### WORK TASK
Only those lines running from the start of the listing below through the line that holds "grey toothbrush: 9 -> 12" are to be written out, exactly and in full.
================
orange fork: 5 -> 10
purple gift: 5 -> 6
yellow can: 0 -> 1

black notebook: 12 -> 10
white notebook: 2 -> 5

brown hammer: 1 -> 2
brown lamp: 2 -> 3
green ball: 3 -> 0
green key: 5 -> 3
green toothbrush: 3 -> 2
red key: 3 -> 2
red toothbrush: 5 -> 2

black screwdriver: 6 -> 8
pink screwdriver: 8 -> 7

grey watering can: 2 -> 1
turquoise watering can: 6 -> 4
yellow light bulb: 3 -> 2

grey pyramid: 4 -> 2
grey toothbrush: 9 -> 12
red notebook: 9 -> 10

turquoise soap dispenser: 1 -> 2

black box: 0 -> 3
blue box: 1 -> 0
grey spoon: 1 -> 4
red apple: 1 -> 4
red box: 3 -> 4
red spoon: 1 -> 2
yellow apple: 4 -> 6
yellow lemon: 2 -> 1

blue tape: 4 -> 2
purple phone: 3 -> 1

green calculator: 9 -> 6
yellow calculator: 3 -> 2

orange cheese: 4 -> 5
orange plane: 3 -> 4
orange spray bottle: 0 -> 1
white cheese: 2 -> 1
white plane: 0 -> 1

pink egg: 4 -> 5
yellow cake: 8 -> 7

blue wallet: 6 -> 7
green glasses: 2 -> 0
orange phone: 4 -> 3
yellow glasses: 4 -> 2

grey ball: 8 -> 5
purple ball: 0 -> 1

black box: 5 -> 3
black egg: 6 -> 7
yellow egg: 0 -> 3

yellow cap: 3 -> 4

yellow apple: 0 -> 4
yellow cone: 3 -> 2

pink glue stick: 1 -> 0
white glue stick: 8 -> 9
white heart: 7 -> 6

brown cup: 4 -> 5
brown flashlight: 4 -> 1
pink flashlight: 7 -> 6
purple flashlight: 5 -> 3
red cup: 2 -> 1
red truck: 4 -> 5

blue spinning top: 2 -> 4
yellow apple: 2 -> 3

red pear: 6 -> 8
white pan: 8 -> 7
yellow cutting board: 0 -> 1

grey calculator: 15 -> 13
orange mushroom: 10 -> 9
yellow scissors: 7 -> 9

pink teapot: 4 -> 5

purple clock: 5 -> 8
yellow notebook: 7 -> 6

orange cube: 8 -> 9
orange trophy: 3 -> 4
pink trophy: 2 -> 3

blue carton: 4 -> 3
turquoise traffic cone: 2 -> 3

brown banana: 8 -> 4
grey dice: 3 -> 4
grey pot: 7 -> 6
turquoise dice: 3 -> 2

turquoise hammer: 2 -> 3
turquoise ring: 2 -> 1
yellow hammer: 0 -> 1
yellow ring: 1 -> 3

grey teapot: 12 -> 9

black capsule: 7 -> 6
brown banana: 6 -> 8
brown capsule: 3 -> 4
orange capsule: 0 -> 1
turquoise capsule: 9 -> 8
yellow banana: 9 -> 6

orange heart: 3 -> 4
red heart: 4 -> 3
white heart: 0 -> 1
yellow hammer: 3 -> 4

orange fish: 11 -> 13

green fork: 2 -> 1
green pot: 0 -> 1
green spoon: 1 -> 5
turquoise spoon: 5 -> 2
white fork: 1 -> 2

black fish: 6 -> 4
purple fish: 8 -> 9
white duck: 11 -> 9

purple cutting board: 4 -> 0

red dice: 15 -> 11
================
### RESULT
orange fork: 5 -> 10
purple gift: 5 -> 6
yellow can: 0 -> 1

black notebook: 12 -> 10
white notebook: 2 -> 5

brown hammer: 1 -> 2
brown lamp: 2 -> 3
green ball: 3 -> 0
green key: 5 -> 3
green toothbrush: 3 -> 2
red key: 3 -> 2
red toothbrush: 5 -> 2

black screwdriver: 6 -> 8
pink screwdriver: 8 -> 7

grey watering can: 2 -> 1
turquoise watering can: 6 -> 4
yellow light bulb: 3 -> 2

grey pyramid: 4 -> 2
grey toothbrush: 9 -> 12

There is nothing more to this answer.